[Start of section]
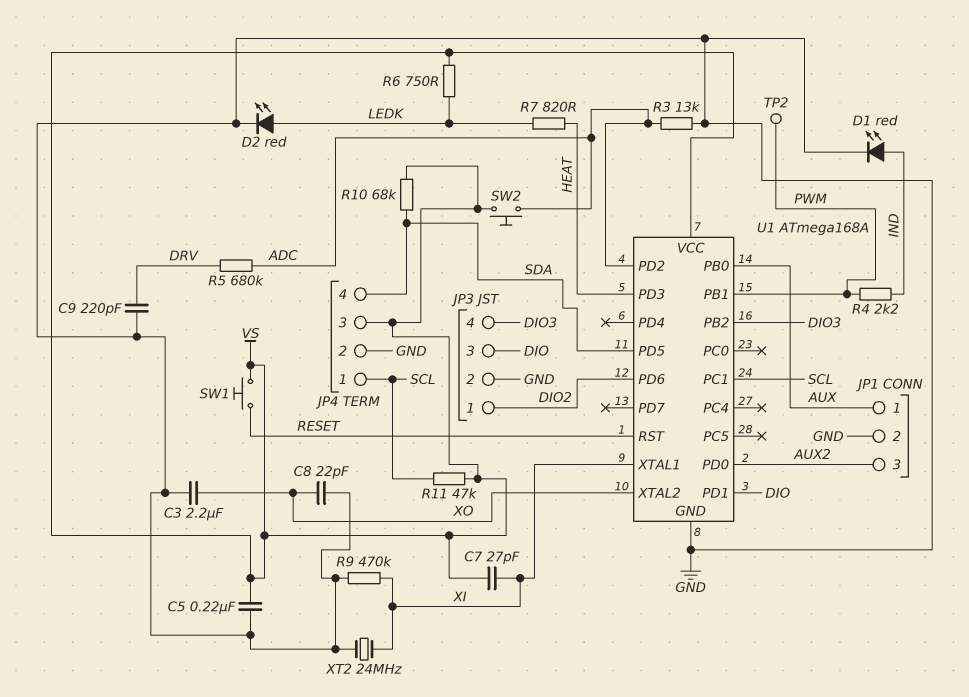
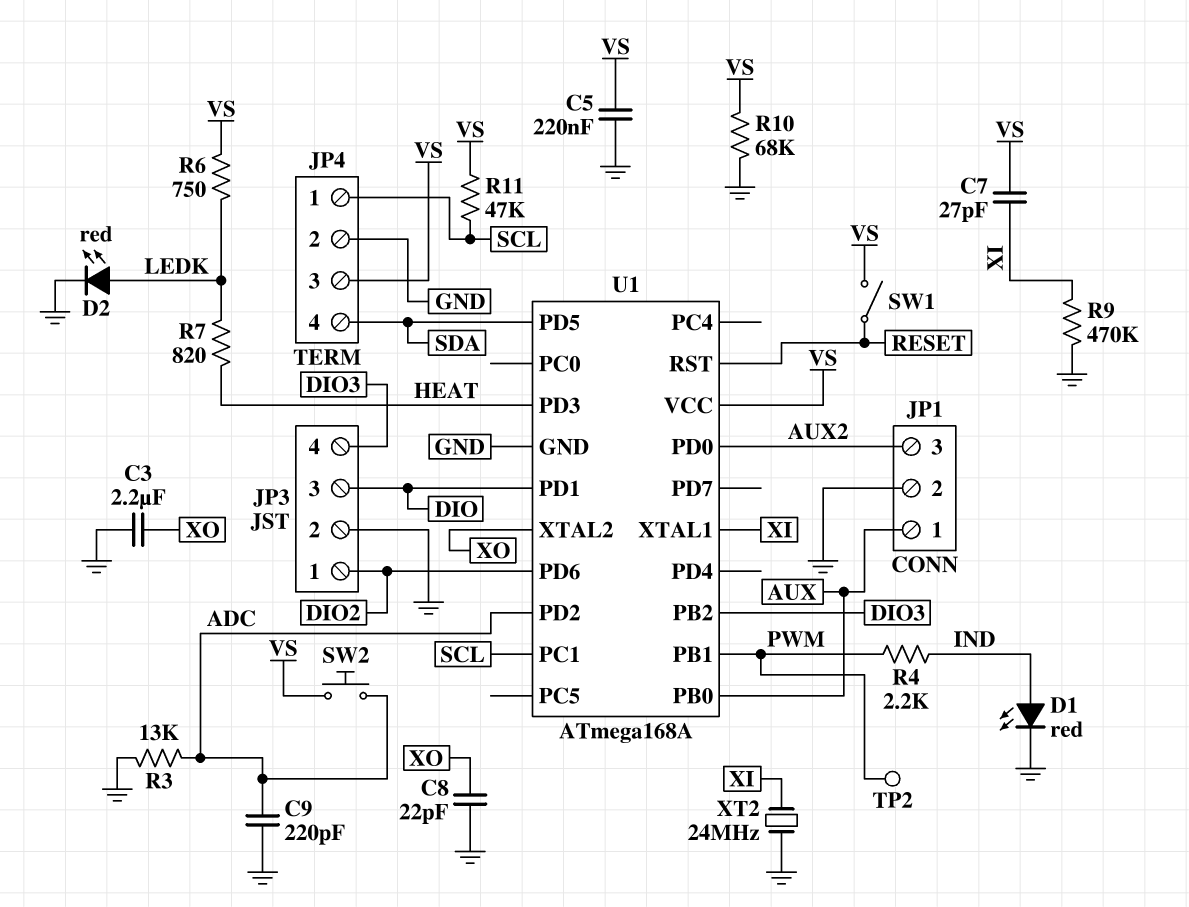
C9: 220pF (DRV, GND) -> 220pF (ADC, GND)
R5: 680k (ADC, DRV) -> none
R10: 68k (SDA, VS) -> 68k (GND, VS)
SW1: button (RESET, VS) -> switch (RESET, VS)

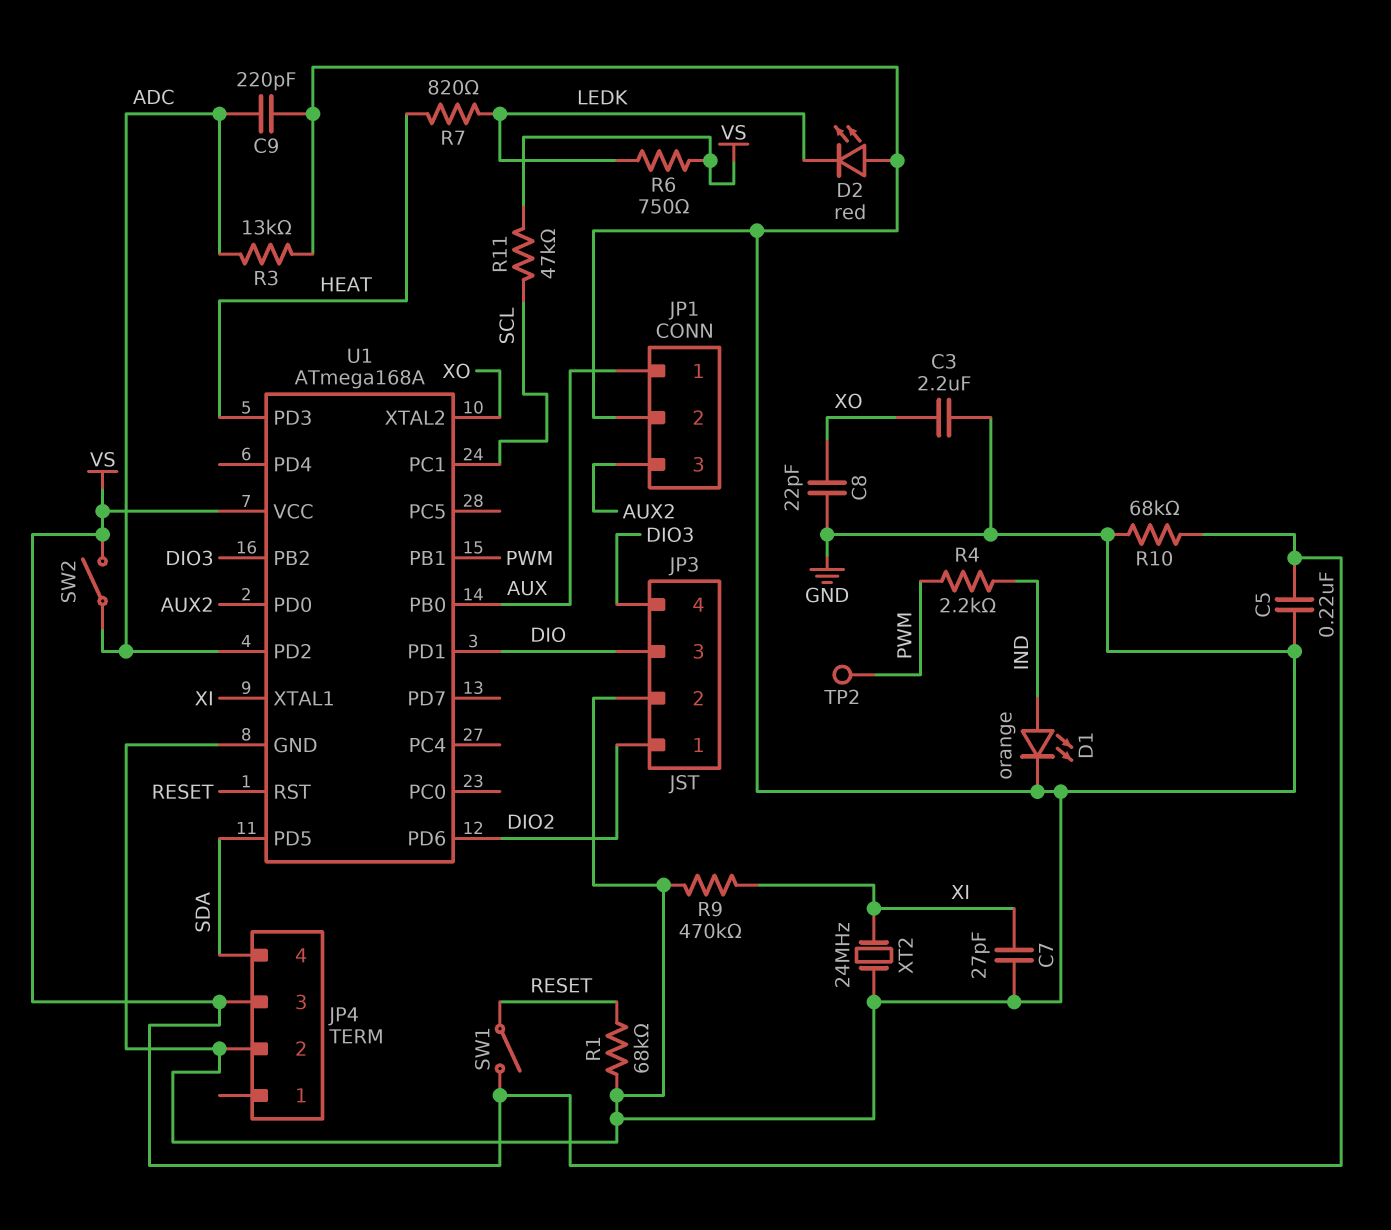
C7: 27pF (VS, XI) -> 27pF (GND, XI)
D1: LED red (A IND, K GND) -> LED orange (A IND, K GND)
D2: LED red (A LEDK, K GND) -> LED red (A GND, K LEDK)
JP4 pin 1: SCL -> none
R1: none -> 68k (GND, RESET)
SW2: button (ADC, VS) -> switch (ADC, VS)

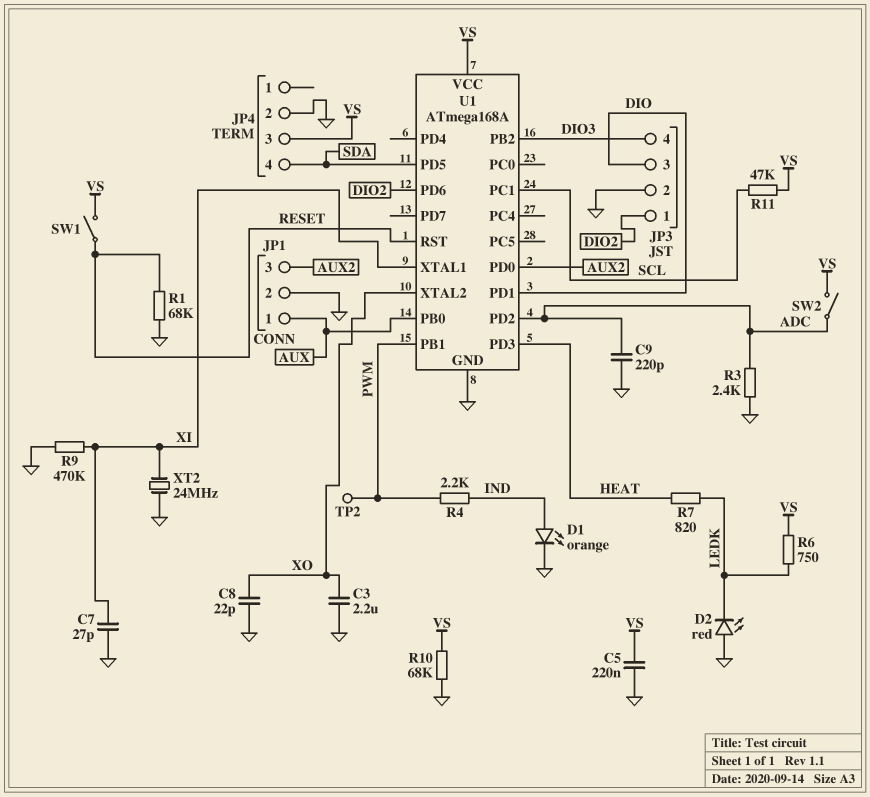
R3: 13k (ADC, GND) -> 2.4k (ADC, GND)

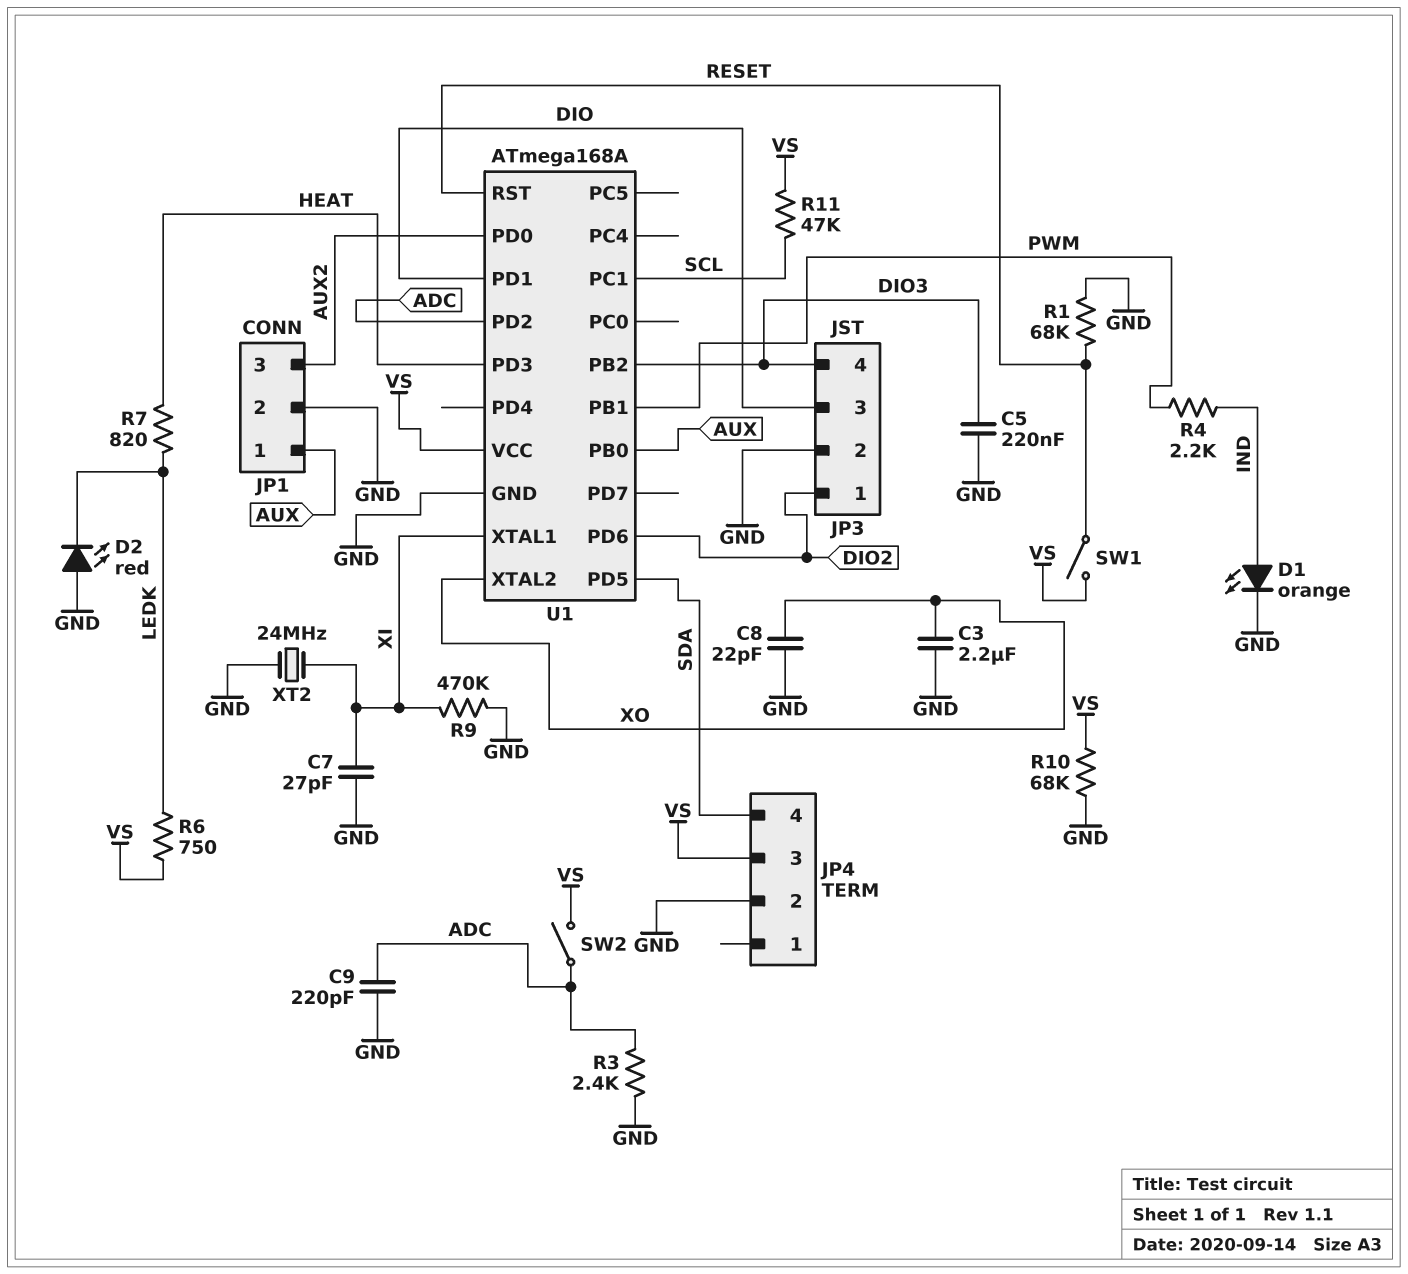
C5: 220nF (GND, VS) -> 220nF (DIO3, GND)
TP2: test point (PWM) -> none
[End of section]
_The problem:_ Set down all of the entries precisely and keep the pictures out of the copy.

_Response to this task:_
C9: 220pF (DRV, GND) -> 220pF (ADC, GND)
R5: 680k (ADC, DRV) -> none
R10: 68k (SDA, VS) -> 68k (GND, VS)
SW1: button (RESET, VS) -> switch (RESET, VS)

C7: 27pF (VS, XI) -> 27pF (GND, XI)
D1: LED red (A IND, K GND) -> LED orange (A IND, K GND)
D2: LED red (A LEDK, K GND) -> LED red (A GND, K LEDK)
JP4 pin 1: SCL -> none
R1: none -> 68k (GND, RESET)
SW2: button (ADC, VS) -> switch (ADC, VS)

R3: 13k (ADC, GND) -> 2.4k (ADC, GND)

C5: 220nF (GND, VS) -> 220nF (DIO3, GND)
TP2: test point (PWM) -> none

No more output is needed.